Task brief: Repeat word for word the line with "red cone D5 level 1 -> pink cone D5 level 1" and every line after it until the records below run out.

[Scene difference descriptions]
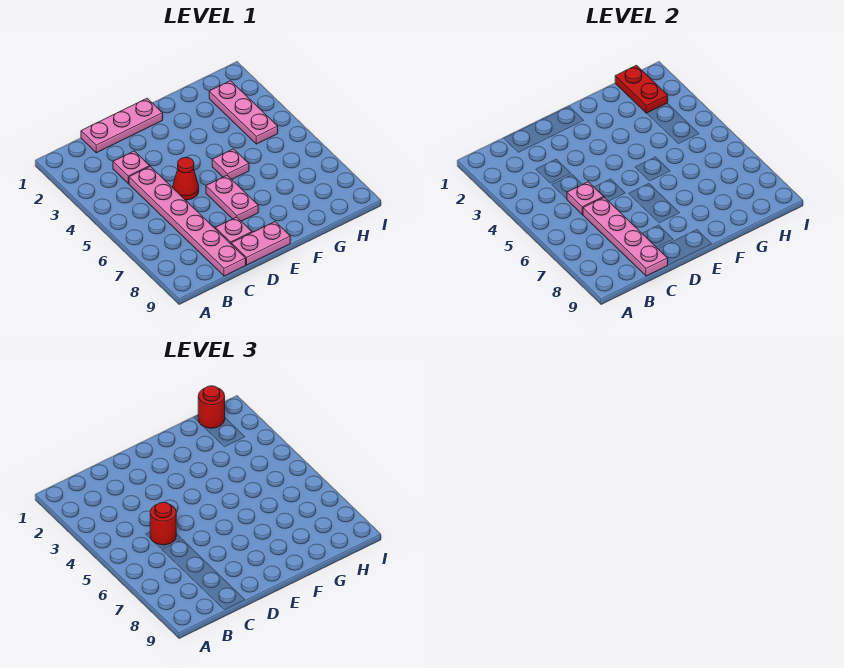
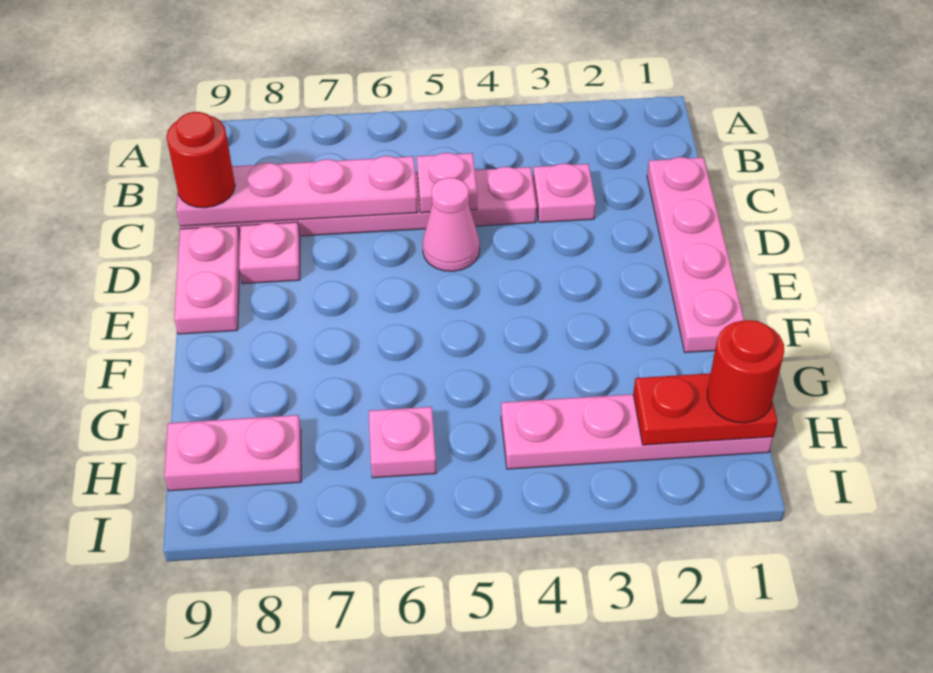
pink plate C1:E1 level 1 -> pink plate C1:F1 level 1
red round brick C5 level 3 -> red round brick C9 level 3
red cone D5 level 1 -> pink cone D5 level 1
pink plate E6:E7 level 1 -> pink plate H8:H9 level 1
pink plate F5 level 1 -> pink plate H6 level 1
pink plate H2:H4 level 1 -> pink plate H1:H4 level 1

Result of the task:
red cone D5 level 1 -> pink cone D5 level 1
pink plate E6:E7 level 1 -> pink plate H8:H9 level 1
pink plate F5 level 1 -> pink plate H6 level 1
pink plate H2:H4 level 1 -> pink plate H1:H4 level 1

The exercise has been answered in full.